Write out the following listing's lines from the one with "turquoise flashlight [423,303,484,378]" to the one with "brown padlock [589,252,629,316]", exactly, with both included and no others.

Source records >>
- - - - -
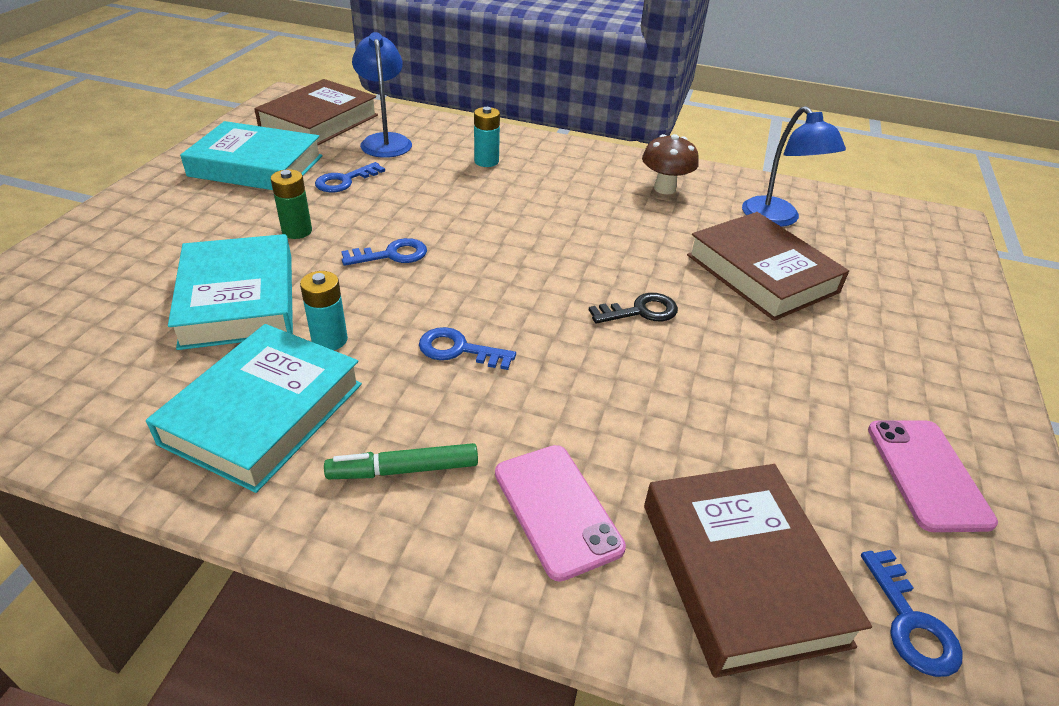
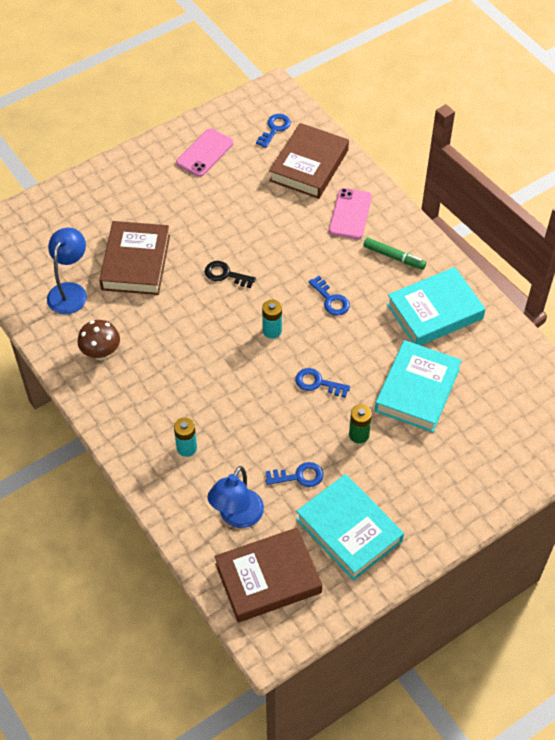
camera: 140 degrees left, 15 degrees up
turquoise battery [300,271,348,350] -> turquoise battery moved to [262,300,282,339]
- - - - -
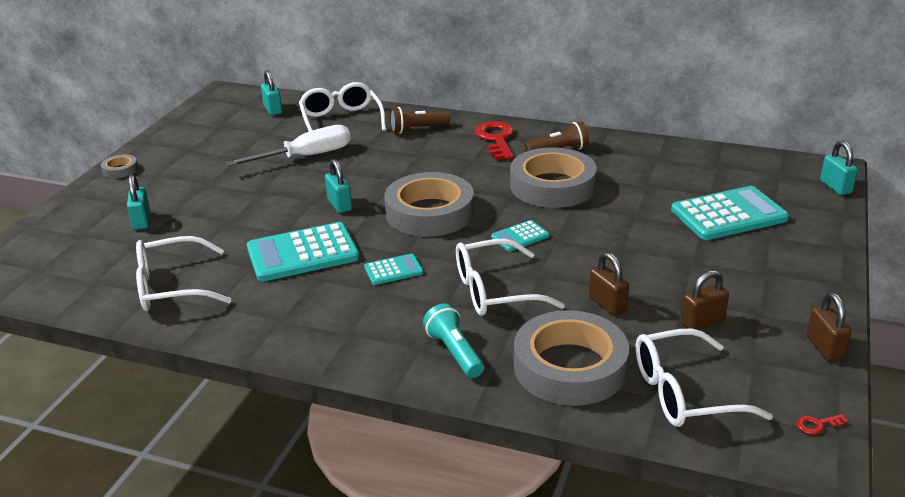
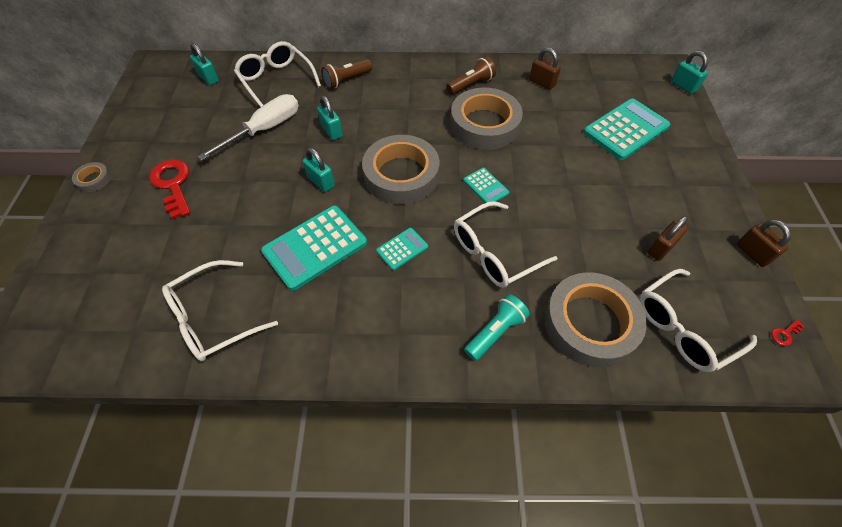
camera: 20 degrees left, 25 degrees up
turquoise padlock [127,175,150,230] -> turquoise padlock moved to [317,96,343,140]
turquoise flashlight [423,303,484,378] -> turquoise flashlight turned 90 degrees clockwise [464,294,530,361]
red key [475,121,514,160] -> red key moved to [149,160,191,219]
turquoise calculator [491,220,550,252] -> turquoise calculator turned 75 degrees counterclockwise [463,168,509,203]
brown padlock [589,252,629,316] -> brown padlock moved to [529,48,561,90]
- - - - -
Response box >>
turquoise flashlight [423,303,484,378] -> turquoise flashlight turned 90 degrees clockwise [464,294,530,361]
red key [475,121,514,160] -> red key moved to [149,160,191,219]
turquoise calculator [491,220,550,252] -> turquoise calculator turned 75 degrees counterclockwise [463,168,509,203]
brown padlock [589,252,629,316] -> brown padlock moved to [529,48,561,90]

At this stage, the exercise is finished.